RECORDED INFORMATION START

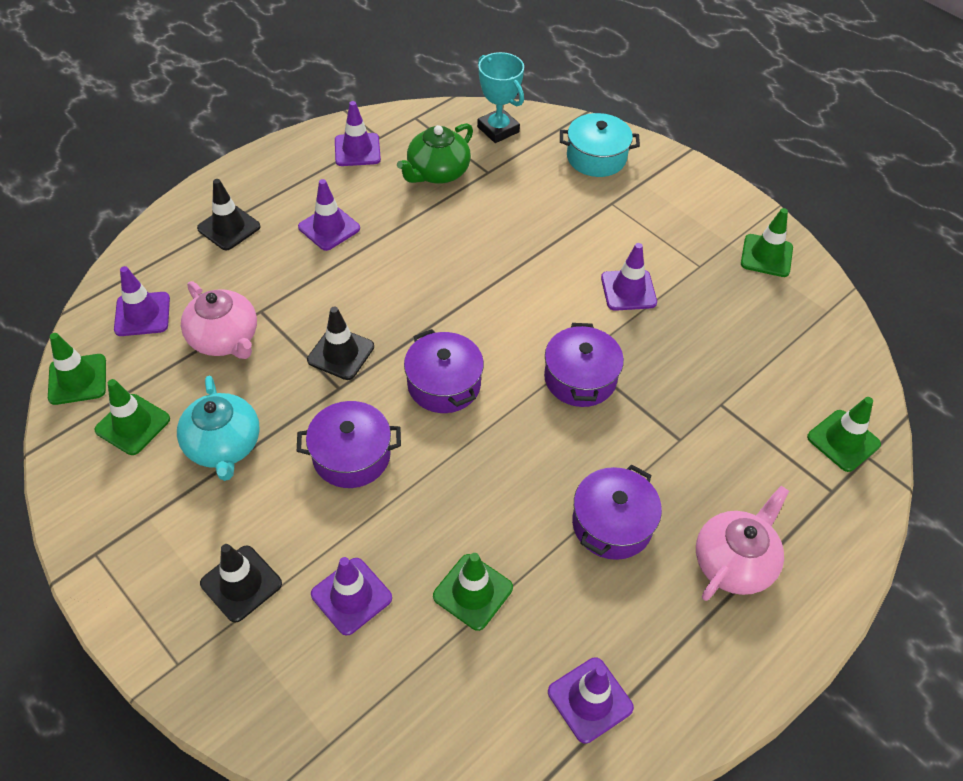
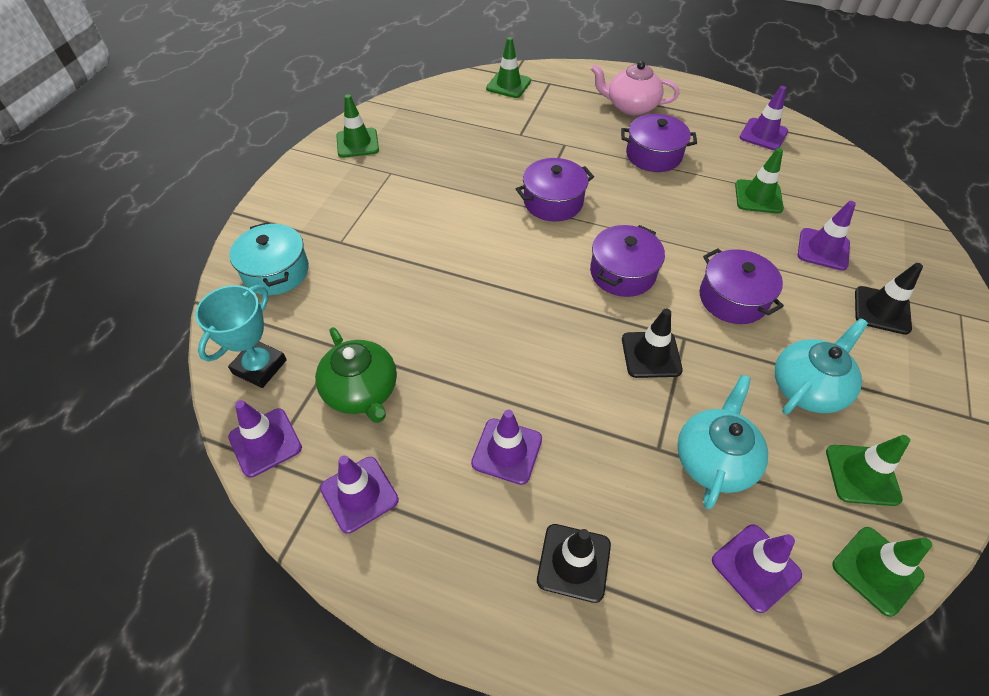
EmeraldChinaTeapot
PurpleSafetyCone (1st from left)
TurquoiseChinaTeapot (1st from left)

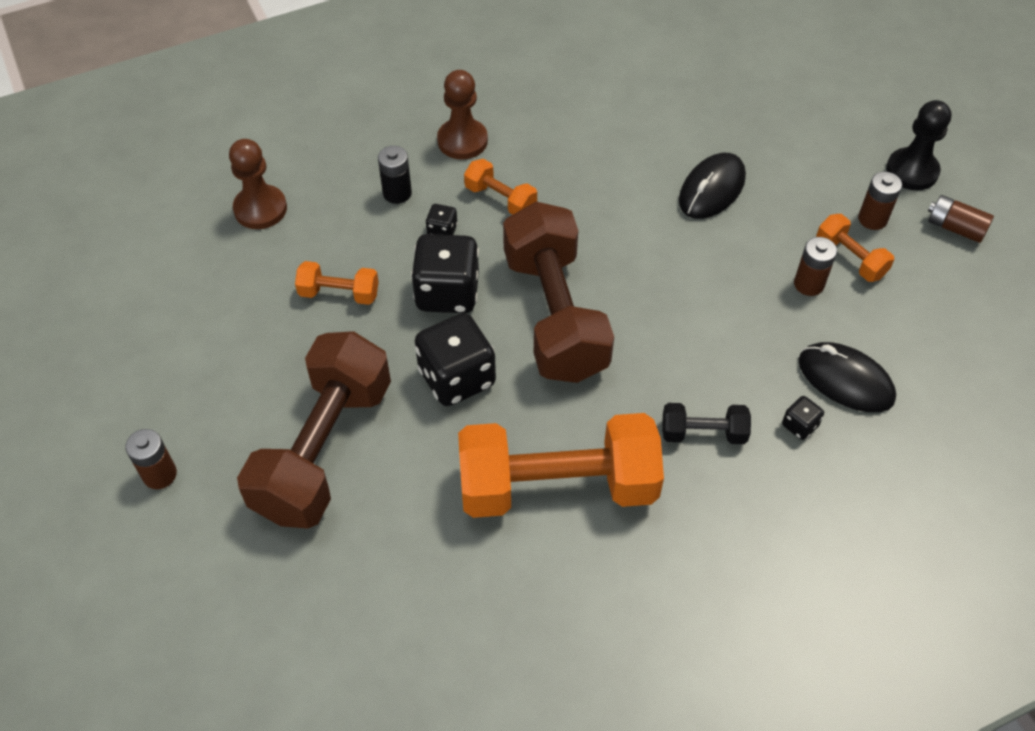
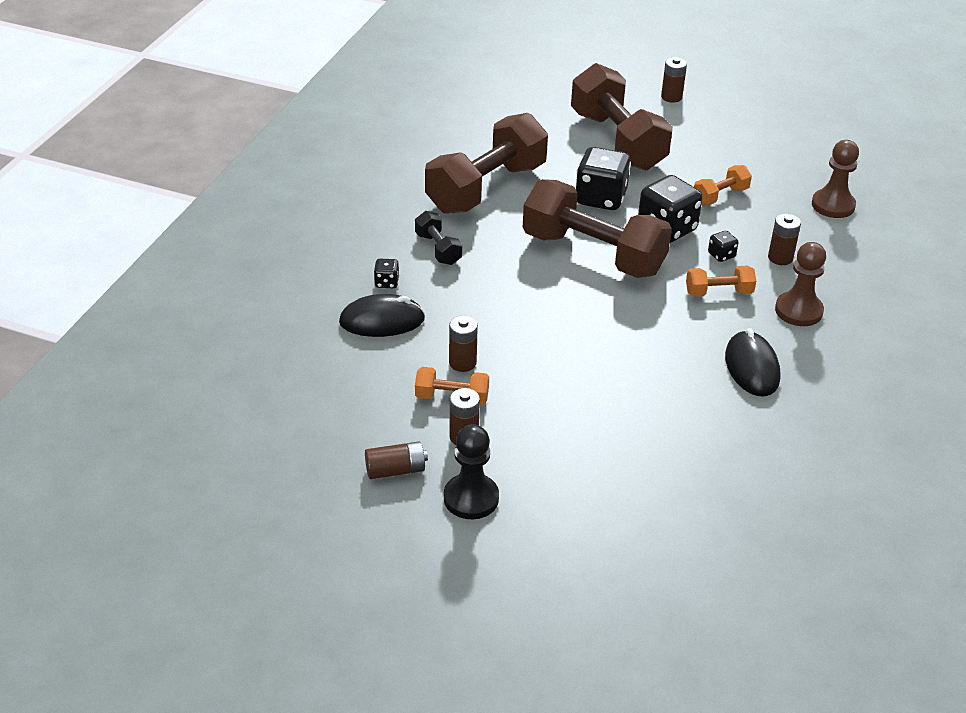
BrownAaBattery (5th from left)
BlackMouse (2nd from left)
BlackDumbbell
BrownDumbbell (1st from left)

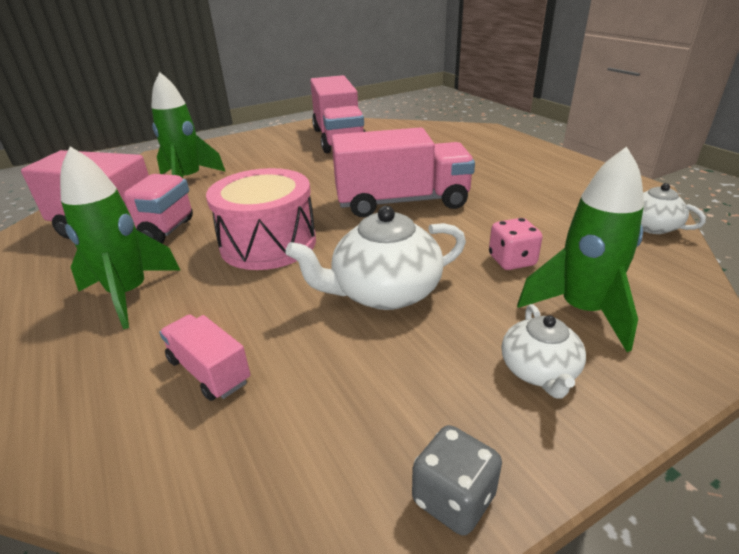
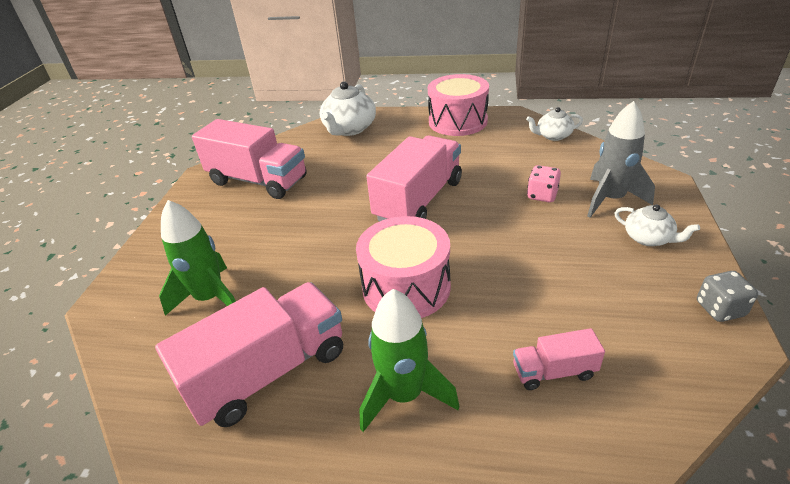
GraySpaceship
PureWhiteChinaTeapot (1st from left)
RosePinkDrum (2nd from left)

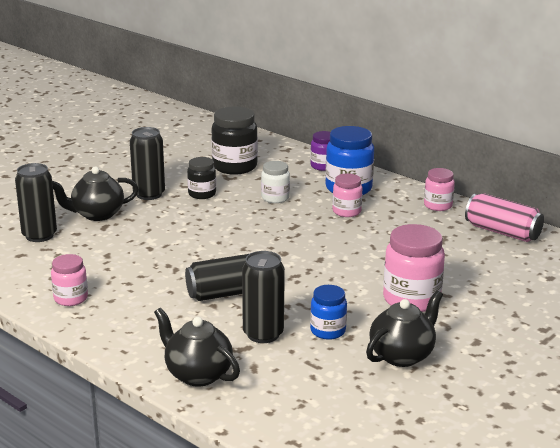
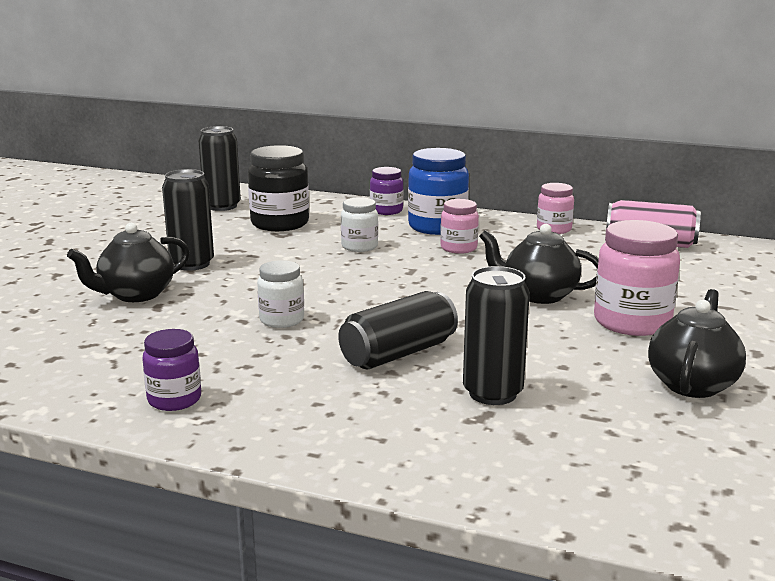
BlackJar (1st from left in the first image)
BlackCan (2nd from left)
PurpleJar (1st from left)
CobaltJar (1st from left in the first image)
BlackChinaTeapot (2nd from left)
PureWhiteJar (1st from left)

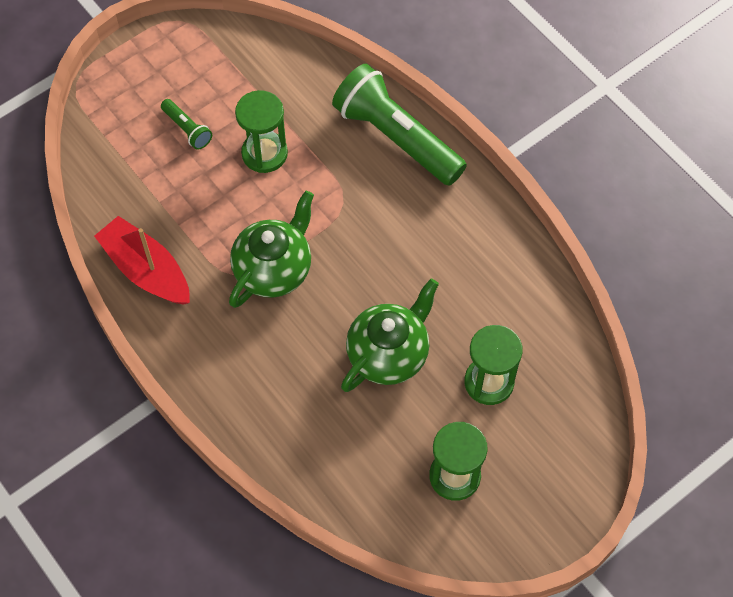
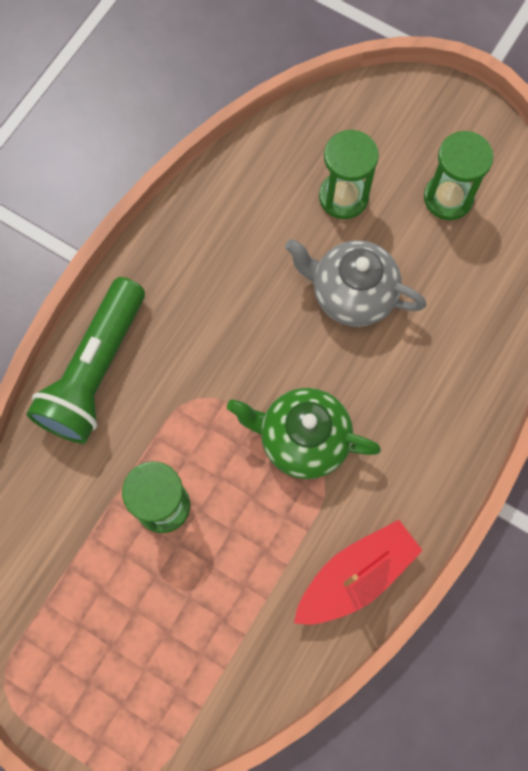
EmeraldPocketTorch (1st from left in the first image)
CrimsonBoat
GrayChinaTeapot

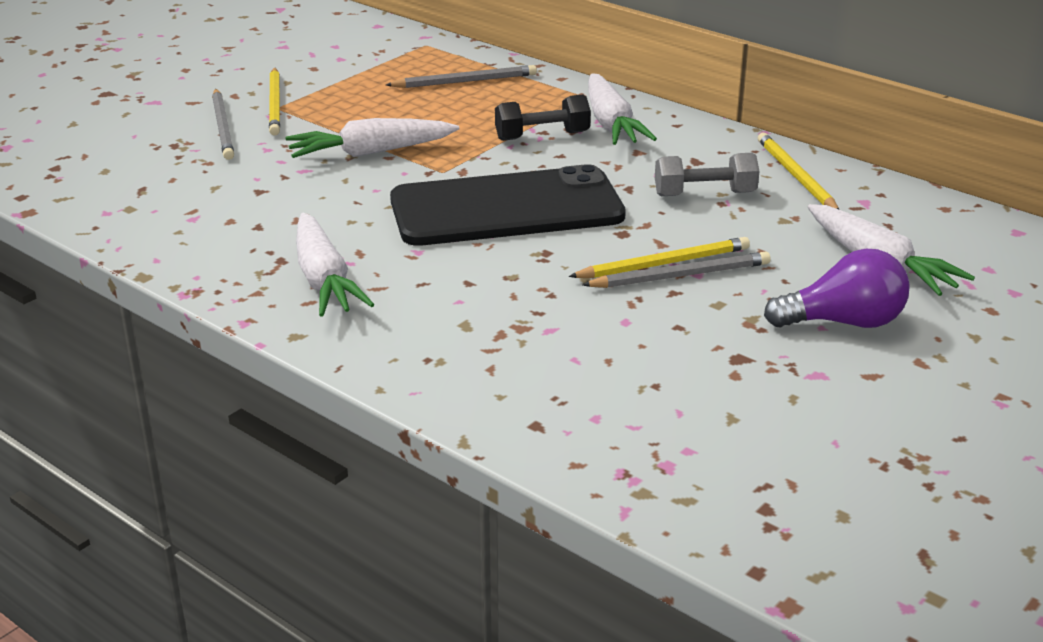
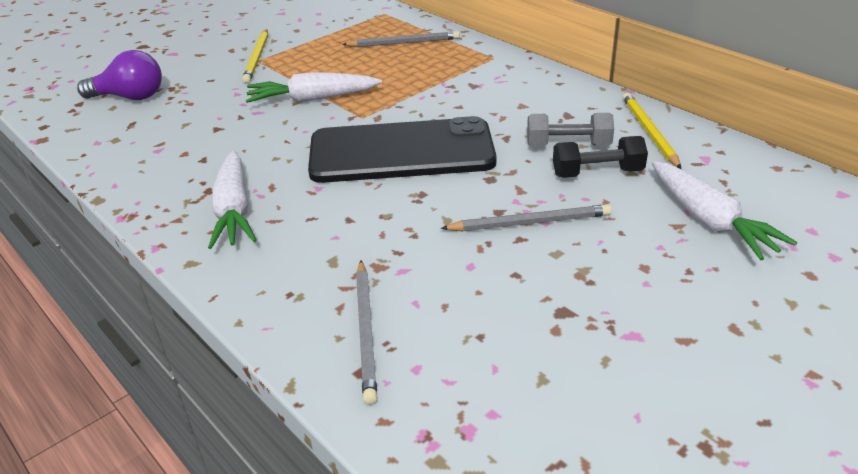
PureWhiteToyCarrot (3rd from left in the first image)
GrayLeadPencil (1st from left)
BlackDumbbell
GoldenLeadPencil (2nd from left in the first image)
PurpleBulb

RECORDED INFORMATION END

_TASK TO CARRY OUT_:
Print every record exactly, without the pictures.

_TASK SOLUTION_:
EmeraldChinaTeapot
PurpleSafetyCone (1st from left)
TurquoiseChinaTeapot (1st from left)

BrownAaBattery (5th from left)
BlackMouse (2nd from left)
BlackDumbbell
BrownDumbbell (1st from left)

GraySpaceship
PureWhiteChinaTeapot (1st from left)
RosePinkDrum (2nd from left)

BlackJar (1st from left in the first image)
BlackCan (2nd from left)
PurpleJar (1st from left)
CobaltJar (1st from left in the first image)
BlackChinaTeapot (2nd from left)
PureWhiteJar (1st from left)

EmeraldPocketTorch (1st from left in the first image)
CrimsonBoat
GrayChinaTeapot

PureWhiteToyCarrot (3rd from left in the first image)
GrayLeadPencil (1st from left)
BlackDumbbell
GoldenLeadPencil (2nd from left in the first image)
PurpleBulb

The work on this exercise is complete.